* **Problem to solve**
Among the entries below, copy only the span from the line containing "pink brick H10:I10" through the line containing "cyan brick I2". Do so exactly, and skip the pictures.

[Before-and-after scene images]
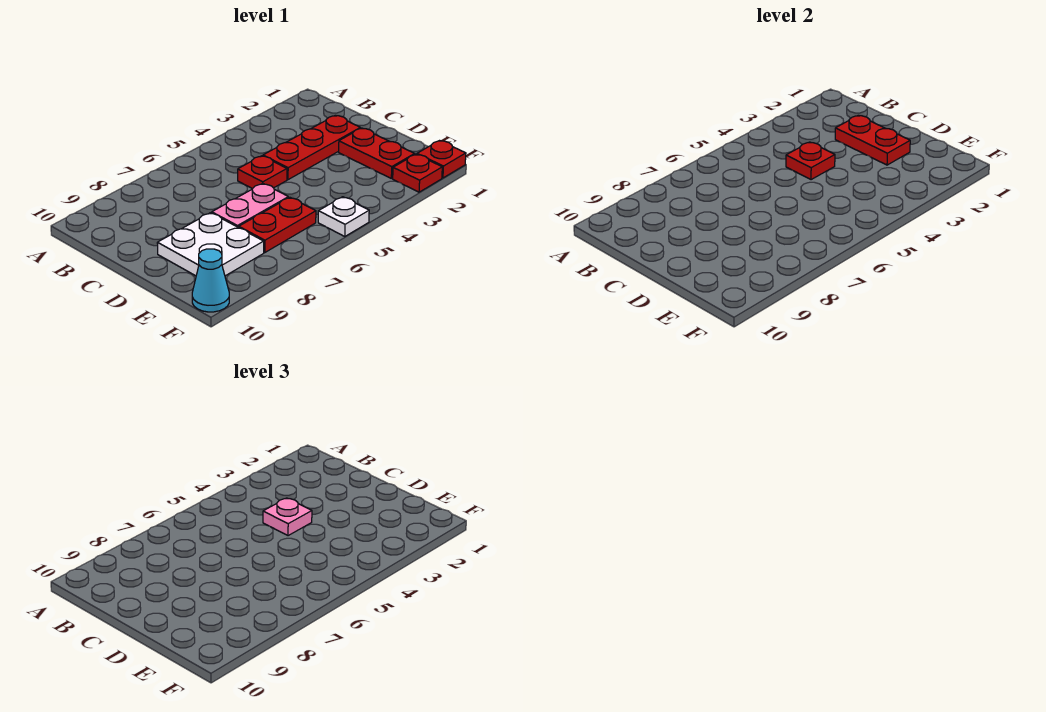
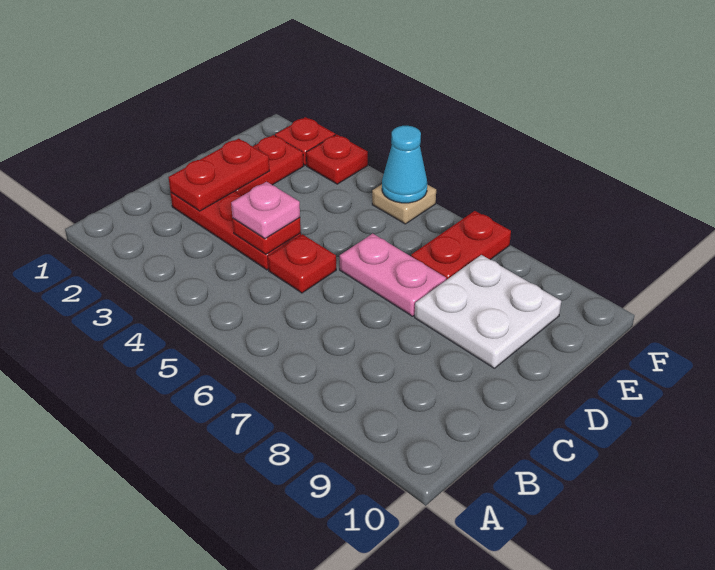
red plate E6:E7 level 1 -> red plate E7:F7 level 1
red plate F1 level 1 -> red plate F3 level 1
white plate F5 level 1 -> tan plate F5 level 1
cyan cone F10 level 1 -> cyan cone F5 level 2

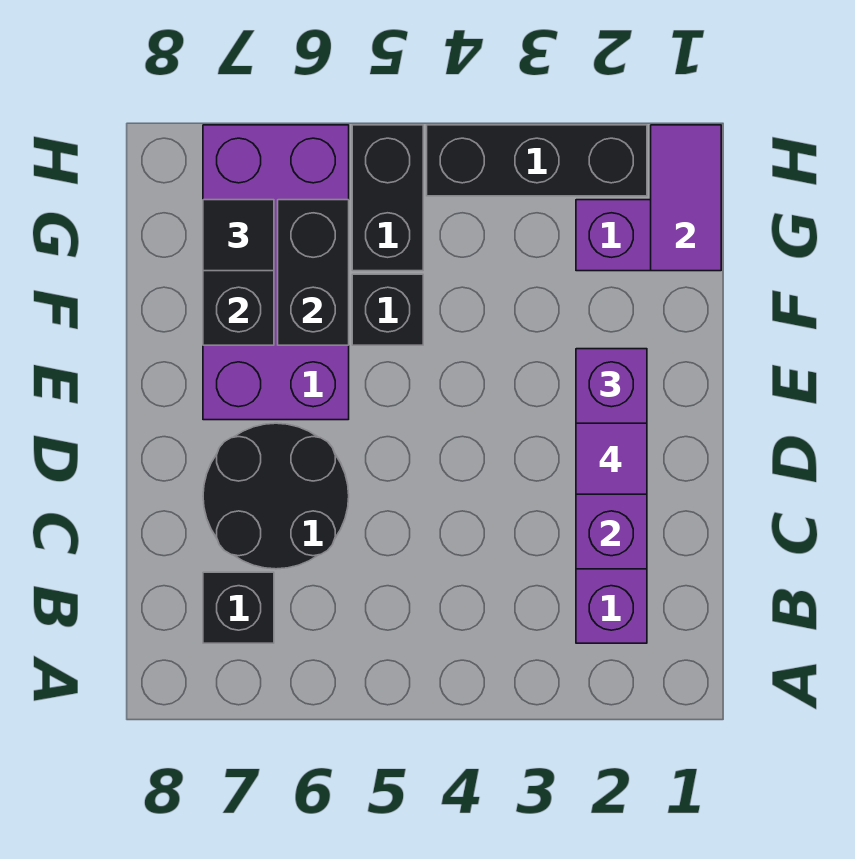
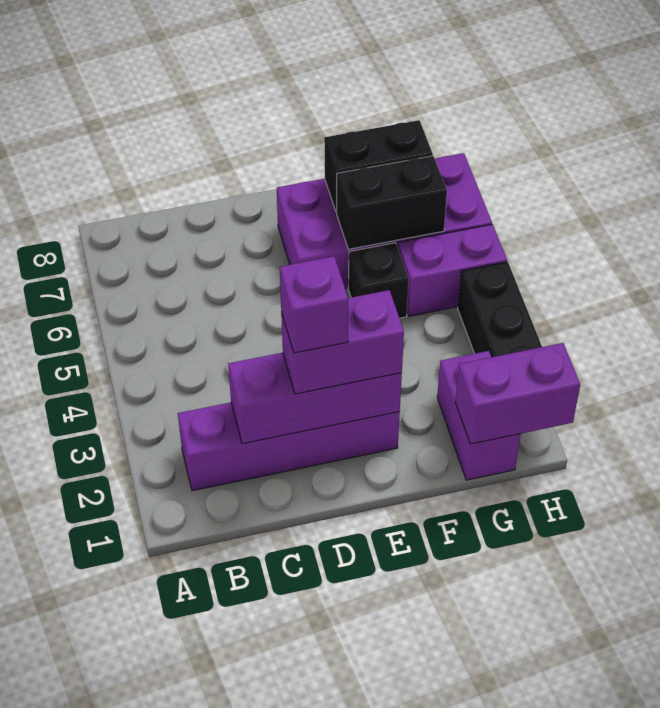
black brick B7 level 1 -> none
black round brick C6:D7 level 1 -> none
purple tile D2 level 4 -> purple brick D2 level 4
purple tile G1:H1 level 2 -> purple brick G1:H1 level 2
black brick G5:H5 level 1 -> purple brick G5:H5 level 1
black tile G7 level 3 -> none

* * *

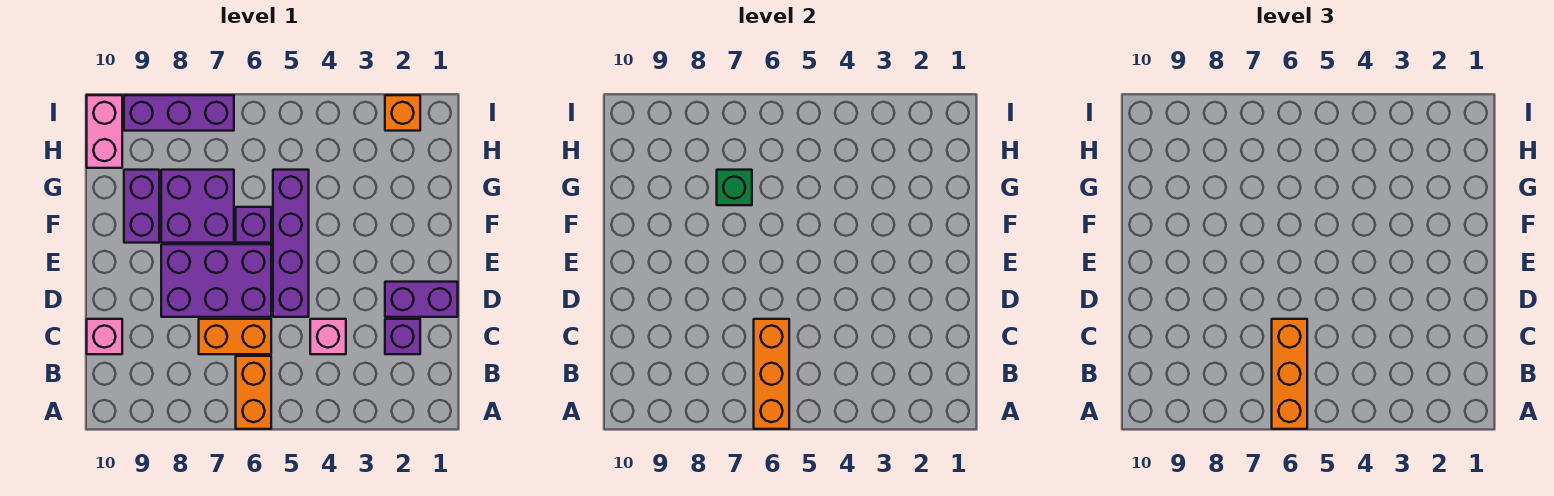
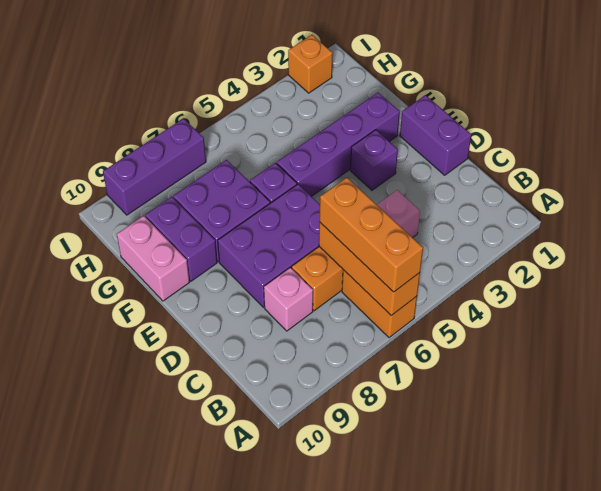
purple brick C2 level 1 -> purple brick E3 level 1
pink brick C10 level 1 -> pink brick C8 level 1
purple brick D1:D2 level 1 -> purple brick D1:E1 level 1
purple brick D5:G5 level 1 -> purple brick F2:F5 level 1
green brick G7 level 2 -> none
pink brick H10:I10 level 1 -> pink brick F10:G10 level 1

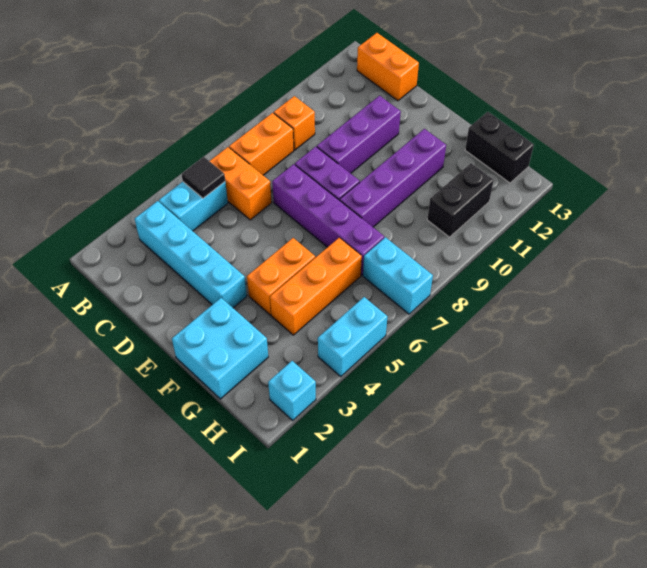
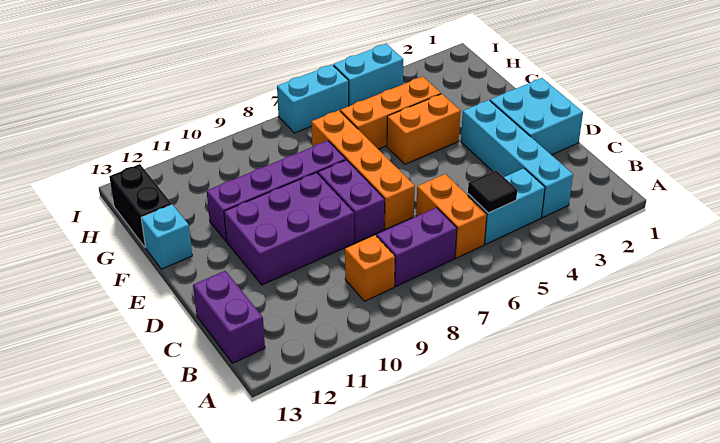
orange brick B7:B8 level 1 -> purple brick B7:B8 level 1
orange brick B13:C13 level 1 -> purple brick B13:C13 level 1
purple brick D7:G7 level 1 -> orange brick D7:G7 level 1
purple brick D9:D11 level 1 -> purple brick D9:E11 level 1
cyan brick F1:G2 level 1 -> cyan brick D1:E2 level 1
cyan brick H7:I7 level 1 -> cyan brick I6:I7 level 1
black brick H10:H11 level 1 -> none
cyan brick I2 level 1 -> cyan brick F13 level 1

* **Solution**
pink brick H10:I10 level 1 -> pink brick F10:G10 level 1

orange brick B7:B8 level 1 -> purple brick B7:B8 level 1
orange brick B13:C13 level 1 -> purple brick B13:C13 level 1
purple brick D7:G7 level 1 -> orange brick D7:G7 level 1
purple brick D9:D11 level 1 -> purple brick D9:E11 level 1
cyan brick F1:G2 level 1 -> cyan brick D1:E2 level 1
cyan brick H7:I7 level 1 -> cyan brick I6:I7 level 1
black brick H10:H11 level 1 -> none
cyan brick I2 level 1 -> cyan brick F13 level 1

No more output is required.